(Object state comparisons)
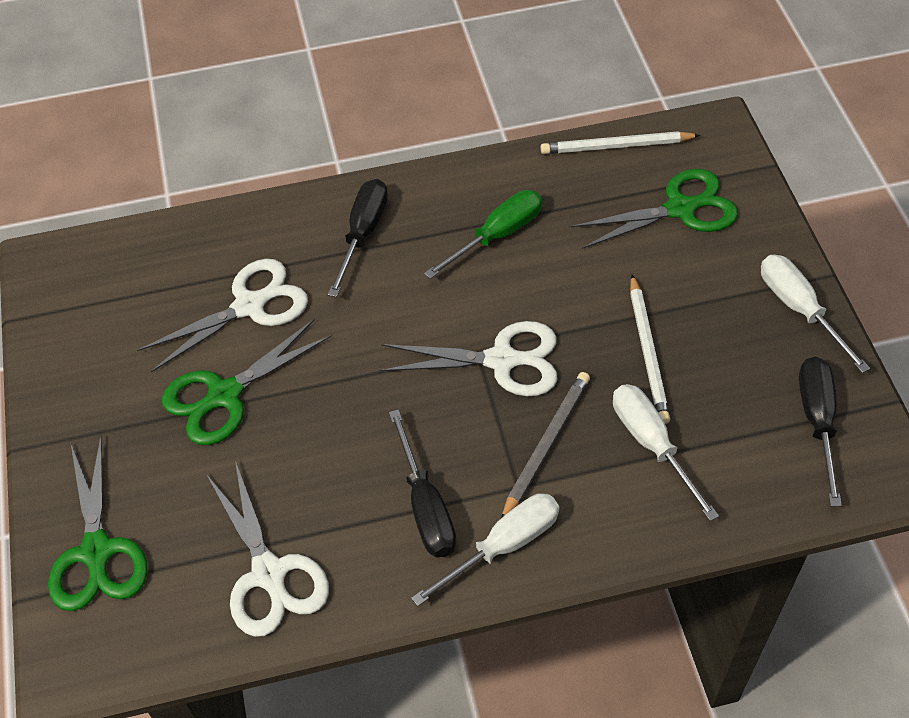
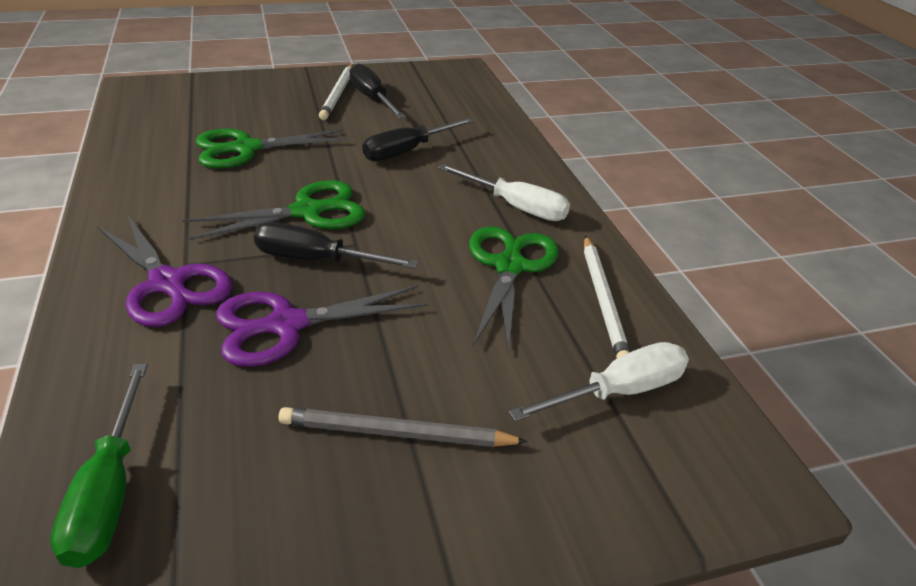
purple scissors: 0 -> 2
white scissors: 3 -> 0
white screwdriver: 3 -> 2

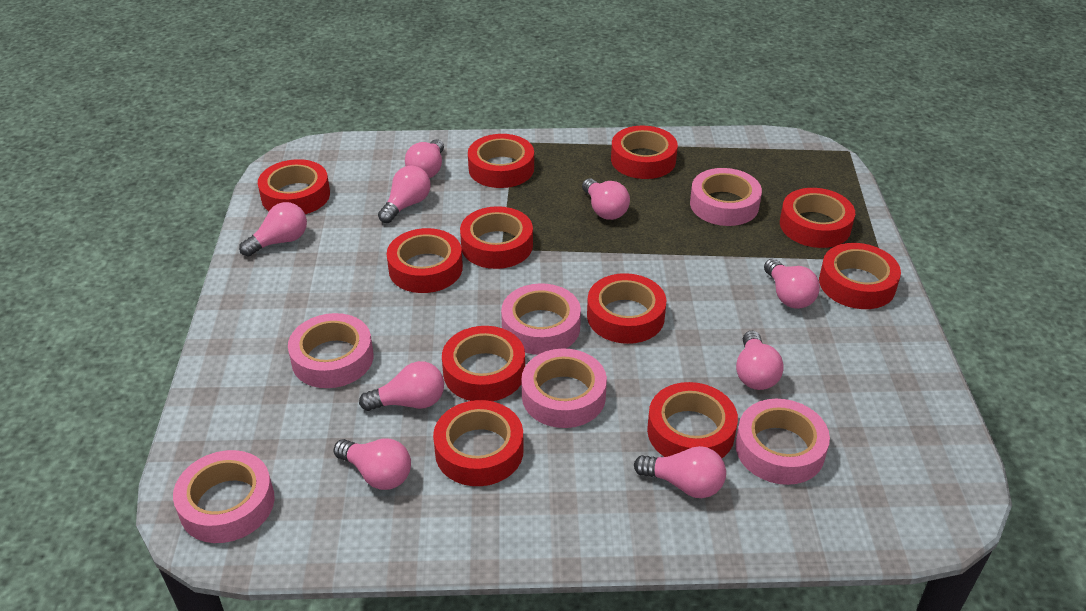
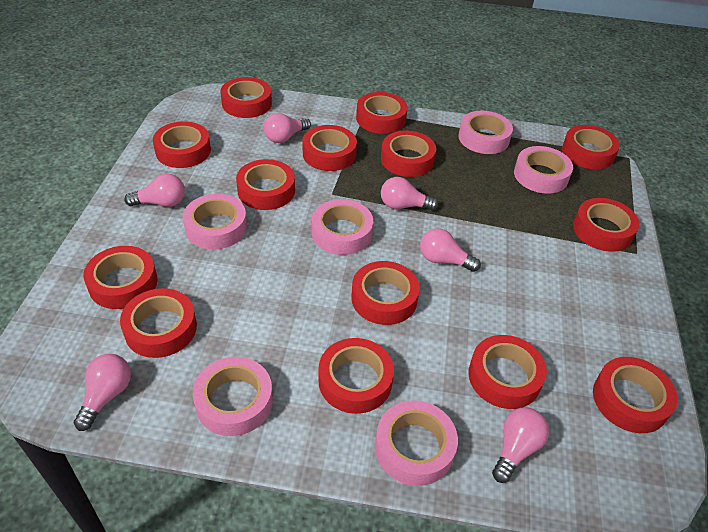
pink light bulb: 9 -> 6
red tape: 11 -> 14

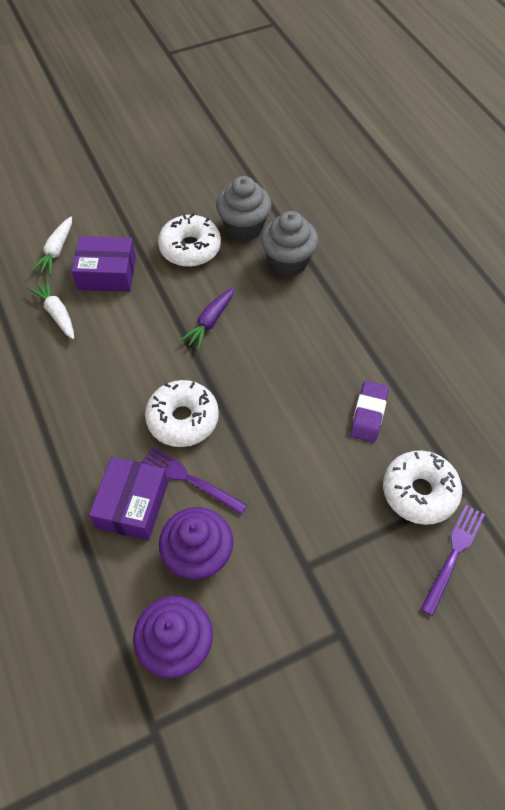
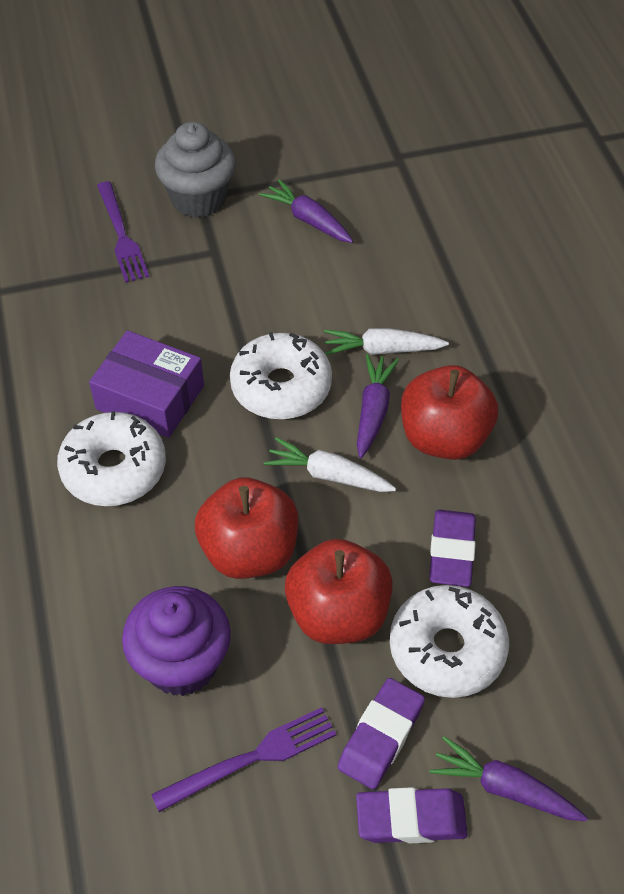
grey cupcake: 2 -> 1
purple box: 2 -> 1
purple carrot: 1 -> 3
purple cupcake: 2 -> 1
purple eraser: 1 -> 3
red apple: 0 -> 3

### Exercise details
Reproduce all lines from the records above that include the word "scissors".

### Task solution
purple scissors: 0 -> 2
white scissors: 3 -> 0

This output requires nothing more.